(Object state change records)
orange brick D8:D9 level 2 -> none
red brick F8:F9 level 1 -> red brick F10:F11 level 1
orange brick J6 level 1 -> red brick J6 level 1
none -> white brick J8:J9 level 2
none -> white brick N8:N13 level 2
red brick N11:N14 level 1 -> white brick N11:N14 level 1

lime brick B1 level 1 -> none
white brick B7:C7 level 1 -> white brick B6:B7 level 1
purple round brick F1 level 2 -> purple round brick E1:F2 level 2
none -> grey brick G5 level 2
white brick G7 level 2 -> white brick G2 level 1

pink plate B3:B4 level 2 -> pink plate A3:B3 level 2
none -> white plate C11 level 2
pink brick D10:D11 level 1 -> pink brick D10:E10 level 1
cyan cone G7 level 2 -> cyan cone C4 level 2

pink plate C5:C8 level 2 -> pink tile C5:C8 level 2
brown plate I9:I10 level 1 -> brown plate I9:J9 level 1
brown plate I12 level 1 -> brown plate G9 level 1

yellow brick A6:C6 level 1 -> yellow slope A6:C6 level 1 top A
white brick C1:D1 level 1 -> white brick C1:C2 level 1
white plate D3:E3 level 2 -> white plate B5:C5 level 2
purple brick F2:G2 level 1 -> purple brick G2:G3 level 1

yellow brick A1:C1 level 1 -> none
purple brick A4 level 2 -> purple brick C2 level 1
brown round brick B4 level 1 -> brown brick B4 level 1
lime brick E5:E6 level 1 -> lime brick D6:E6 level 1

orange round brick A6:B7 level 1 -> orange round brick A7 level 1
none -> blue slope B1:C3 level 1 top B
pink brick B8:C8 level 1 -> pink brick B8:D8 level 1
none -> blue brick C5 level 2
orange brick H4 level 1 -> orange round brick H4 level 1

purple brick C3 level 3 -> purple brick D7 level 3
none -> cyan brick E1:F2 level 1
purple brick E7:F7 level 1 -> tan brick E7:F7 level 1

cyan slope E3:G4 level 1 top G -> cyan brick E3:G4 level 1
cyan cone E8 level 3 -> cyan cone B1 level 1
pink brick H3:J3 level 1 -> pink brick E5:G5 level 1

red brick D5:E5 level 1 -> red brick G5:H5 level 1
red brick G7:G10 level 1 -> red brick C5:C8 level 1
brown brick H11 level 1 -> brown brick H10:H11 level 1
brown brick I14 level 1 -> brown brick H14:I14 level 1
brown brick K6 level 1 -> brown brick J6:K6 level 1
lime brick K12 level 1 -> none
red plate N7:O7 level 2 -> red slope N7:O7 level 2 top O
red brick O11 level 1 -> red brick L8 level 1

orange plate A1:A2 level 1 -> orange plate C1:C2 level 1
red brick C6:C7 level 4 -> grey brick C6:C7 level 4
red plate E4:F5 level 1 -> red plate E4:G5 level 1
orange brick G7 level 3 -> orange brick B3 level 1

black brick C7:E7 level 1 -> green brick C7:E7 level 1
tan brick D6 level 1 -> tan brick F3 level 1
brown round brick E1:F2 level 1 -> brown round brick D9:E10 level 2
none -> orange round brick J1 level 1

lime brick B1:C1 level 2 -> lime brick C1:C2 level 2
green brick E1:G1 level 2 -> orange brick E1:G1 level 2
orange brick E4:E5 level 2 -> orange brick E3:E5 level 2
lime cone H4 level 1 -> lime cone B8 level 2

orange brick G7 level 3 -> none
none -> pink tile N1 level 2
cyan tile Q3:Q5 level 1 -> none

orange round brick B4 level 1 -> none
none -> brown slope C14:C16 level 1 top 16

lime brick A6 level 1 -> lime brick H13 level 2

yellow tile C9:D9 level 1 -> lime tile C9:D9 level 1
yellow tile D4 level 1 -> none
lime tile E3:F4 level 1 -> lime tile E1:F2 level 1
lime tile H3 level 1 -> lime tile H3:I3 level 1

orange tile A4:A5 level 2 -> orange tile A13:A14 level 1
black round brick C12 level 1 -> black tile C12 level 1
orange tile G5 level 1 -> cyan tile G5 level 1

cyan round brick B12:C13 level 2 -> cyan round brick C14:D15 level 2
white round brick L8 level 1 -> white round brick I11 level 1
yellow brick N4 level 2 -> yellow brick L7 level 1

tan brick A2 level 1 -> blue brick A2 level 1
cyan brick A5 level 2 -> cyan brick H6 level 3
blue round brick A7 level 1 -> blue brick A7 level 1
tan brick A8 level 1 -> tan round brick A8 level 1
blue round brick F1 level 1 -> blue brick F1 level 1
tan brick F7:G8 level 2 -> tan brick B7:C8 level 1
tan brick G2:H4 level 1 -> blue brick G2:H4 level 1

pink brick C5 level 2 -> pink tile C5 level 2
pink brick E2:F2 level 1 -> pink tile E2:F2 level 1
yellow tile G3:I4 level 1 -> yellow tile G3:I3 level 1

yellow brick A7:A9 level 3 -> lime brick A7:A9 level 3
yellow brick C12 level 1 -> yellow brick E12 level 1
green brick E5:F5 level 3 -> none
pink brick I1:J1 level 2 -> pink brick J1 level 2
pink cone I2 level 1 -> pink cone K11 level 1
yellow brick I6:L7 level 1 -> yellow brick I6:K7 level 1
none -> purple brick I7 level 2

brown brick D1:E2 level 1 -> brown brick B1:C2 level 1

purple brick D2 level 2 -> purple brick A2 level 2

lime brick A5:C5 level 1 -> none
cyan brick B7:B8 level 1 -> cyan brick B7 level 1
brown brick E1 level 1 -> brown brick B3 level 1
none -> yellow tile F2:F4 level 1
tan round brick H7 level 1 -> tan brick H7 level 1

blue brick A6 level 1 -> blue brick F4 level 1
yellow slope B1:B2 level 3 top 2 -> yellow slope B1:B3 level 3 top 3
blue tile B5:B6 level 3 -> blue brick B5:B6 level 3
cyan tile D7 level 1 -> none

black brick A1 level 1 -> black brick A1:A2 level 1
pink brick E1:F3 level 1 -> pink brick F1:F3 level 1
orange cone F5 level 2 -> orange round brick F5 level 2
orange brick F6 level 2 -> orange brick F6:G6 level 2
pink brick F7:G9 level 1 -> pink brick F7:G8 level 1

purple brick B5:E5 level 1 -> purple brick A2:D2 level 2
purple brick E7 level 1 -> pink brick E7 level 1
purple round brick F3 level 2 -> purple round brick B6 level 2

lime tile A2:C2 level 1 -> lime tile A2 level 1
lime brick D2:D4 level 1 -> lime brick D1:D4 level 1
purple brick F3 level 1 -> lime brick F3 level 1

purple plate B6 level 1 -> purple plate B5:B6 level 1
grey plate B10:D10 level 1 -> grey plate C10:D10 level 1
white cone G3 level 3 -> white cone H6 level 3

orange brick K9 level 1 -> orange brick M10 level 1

AIM OF THE TASK
Each entry above needs to be retyped exactly as it appears.

ANSWER
orange brick D8:D9 level 2 -> none
red brick F8:F9 level 1 -> red brick F10:F11 level 1
orange brick J6 level 1 -> red brick J6 level 1
none -> white brick J8:J9 level 2
none -> white brick N8:N13 level 2
red brick N11:N14 level 1 -> white brick N11:N14 level 1

lime brick B1 level 1 -> none
white brick B7:C7 level 1 -> white brick B6:B7 level 1
purple round brick F1 level 2 -> purple round brick E1:F2 level 2
none -> grey brick G5 level 2
white brick G7 level 2 -> white brick G2 level 1

pink plate B3:B4 level 2 -> pink plate A3:B3 level 2
none -> white plate C11 level 2
pink brick D10:D11 level 1 -> pink brick D10:E10 level 1
cyan cone G7 level 2 -> cyan cone C4 level 2

pink plate C5:C8 level 2 -> pink tile C5:C8 level 2
brown plate I9:I10 level 1 -> brown plate I9:J9 level 1
brown plate I12 level 1 -> brown plate G9 level 1

yellow brick A6:C6 level 1 -> yellow slope A6:C6 level 1 top A
white brick C1:D1 level 1 -> white brick C1:C2 level 1
white plate D3:E3 level 2 -> white plate B5:C5 level 2
purple brick F2:G2 level 1 -> purple brick G2:G3 level 1

yellow brick A1:C1 level 1 -> none
purple brick A4 level 2 -> purple brick C2 level 1
brown round brick B4 level 1 -> brown brick B4 level 1
lime brick E5:E6 level 1 -> lime brick D6:E6 level 1

orange round brick A6:B7 level 1 -> orange round brick A7 level 1
none -> blue slope B1:C3 level 1 top B
pink brick B8:C8 level 1 -> pink brick B8:D8 level 1
none -> blue brick C5 level 2
orange brick H4 level 1 -> orange round brick H4 level 1

purple brick C3 level 3 -> purple brick D7 level 3
none -> cyan brick E1:F2 level 1
purple brick E7:F7 level 1 -> tan brick E7:F7 level 1

cyan slope E3:G4 level 1 top G -> cyan brick E3:G4 level 1
cyan cone E8 level 3 -> cyan cone B1 level 1
pink brick H3:J3 level 1 -> pink brick E5:G5 level 1

red brick D5:E5 level 1 -> red brick G5:H5 level 1
red brick G7:G10 level 1 -> red brick C5:C8 level 1
brown brick H11 level 1 -> brown brick H10:H11 level 1
brown brick I14 level 1 -> brown brick H14:I14 level 1
brown brick K6 level 1 -> brown brick J6:K6 level 1
lime brick K12 level 1 -> none
red plate N7:O7 level 2 -> red slope N7:O7 level 2 top O
red brick O11 level 1 -> red brick L8 level 1

orange plate A1:A2 level 1 -> orange plate C1:C2 level 1
red brick C6:C7 level 4 -> grey brick C6:C7 level 4
red plate E4:F5 level 1 -> red plate E4:G5 level 1
orange brick G7 level 3 -> orange brick B3 level 1

black brick C7:E7 level 1 -> green brick C7:E7 level 1
tan brick D6 level 1 -> tan brick F3 level 1
brown round brick E1:F2 level 1 -> brown round brick D9:E10 level 2
none -> orange round brick J1 level 1

lime brick B1:C1 level 2 -> lime brick C1:C2 level 2
green brick E1:G1 level 2 -> orange brick E1:G1 level 2
orange brick E4:E5 level 2 -> orange brick E3:E5 level 2
lime cone H4 level 1 -> lime cone B8 level 2

orange brick G7 level 3 -> none
none -> pink tile N1 level 2
cyan tile Q3:Q5 level 1 -> none

orange round brick B4 level 1 -> none
none -> brown slope C14:C16 level 1 top 16

lime brick A6 level 1 -> lime brick H13 level 2

yellow tile C9:D9 level 1 -> lime tile C9:D9 level 1
yellow tile D4 level 1 -> none
lime tile E3:F4 level 1 -> lime tile E1:F2 level 1
lime tile H3 level 1 -> lime tile H3:I3 level 1

orange tile A4:A5 level 2 -> orange tile A13:A14 level 1
black round brick C12 level 1 -> black tile C12 level 1
orange tile G5 level 1 -> cyan tile G5 level 1

cyan round brick B12:C13 level 2 -> cyan round brick C14:D15 level 2
white round brick L8 level 1 -> white round brick I11 level 1
yellow brick N4 level 2 -> yellow brick L7 level 1

tan brick A2 level 1 -> blue brick A2 level 1
cyan brick A5 level 2 -> cyan brick H6 level 3
blue round brick A7 level 1 -> blue brick A7 level 1
tan brick A8 level 1 -> tan round brick A8 level 1
blue round brick F1 level 1 -> blue brick F1 level 1
tan brick F7:G8 level 2 -> tan brick B7:C8 level 1
tan brick G2:H4 level 1 -> blue brick G2:H4 level 1

pink brick C5 level 2 -> pink tile C5 level 2
pink brick E2:F2 level 1 -> pink tile E2:F2 level 1
yellow tile G3:I4 level 1 -> yellow tile G3:I3 level 1

yellow brick A7:A9 level 3 -> lime brick A7:A9 level 3
yellow brick C12 level 1 -> yellow brick E12 level 1
green brick E5:F5 level 3 -> none
pink brick I1:J1 level 2 -> pink brick J1 level 2
pink cone I2 level 1 -> pink cone K11 level 1
yellow brick I6:L7 level 1 -> yellow brick I6:K7 level 1
none -> purple brick I7 level 2

brown brick D1:E2 level 1 -> brown brick B1:C2 level 1

purple brick D2 level 2 -> purple brick A2 level 2

lime brick A5:C5 level 1 -> none
cyan brick B7:B8 level 1 -> cyan brick B7 level 1
brown brick E1 level 1 -> brown brick B3 level 1
none -> yellow tile F2:F4 level 1
tan round brick H7 level 1 -> tan brick H7 level 1

blue brick A6 level 1 -> blue brick F4 level 1
yellow slope B1:B2 level 3 top 2 -> yellow slope B1:B3 level 3 top 3
blue tile B5:B6 level 3 -> blue brick B5:B6 level 3
cyan tile D7 level 1 -> none

black brick A1 level 1 -> black brick A1:A2 level 1
pink brick E1:F3 level 1 -> pink brick F1:F3 level 1
orange cone F5 level 2 -> orange round brick F5 level 2
orange brick F6 level 2 -> orange brick F6:G6 level 2
pink brick F7:G9 level 1 -> pink brick F7:G8 level 1

purple brick B5:E5 level 1 -> purple brick A2:D2 level 2
purple brick E7 level 1 -> pink brick E7 level 1
purple round brick F3 level 2 -> purple round brick B6 level 2

lime tile A2:C2 level 1 -> lime tile A2 level 1
lime brick D2:D4 level 1 -> lime brick D1:D4 level 1
purple brick F3 level 1 -> lime brick F3 level 1

purple plate B6 level 1 -> purple plate B5:B6 level 1
grey plate B10:D10 level 1 -> grey plate C10:D10 level 1
white cone G3 level 3 -> white cone H6 level 3

orange brick K9 level 1 -> orange brick M10 level 1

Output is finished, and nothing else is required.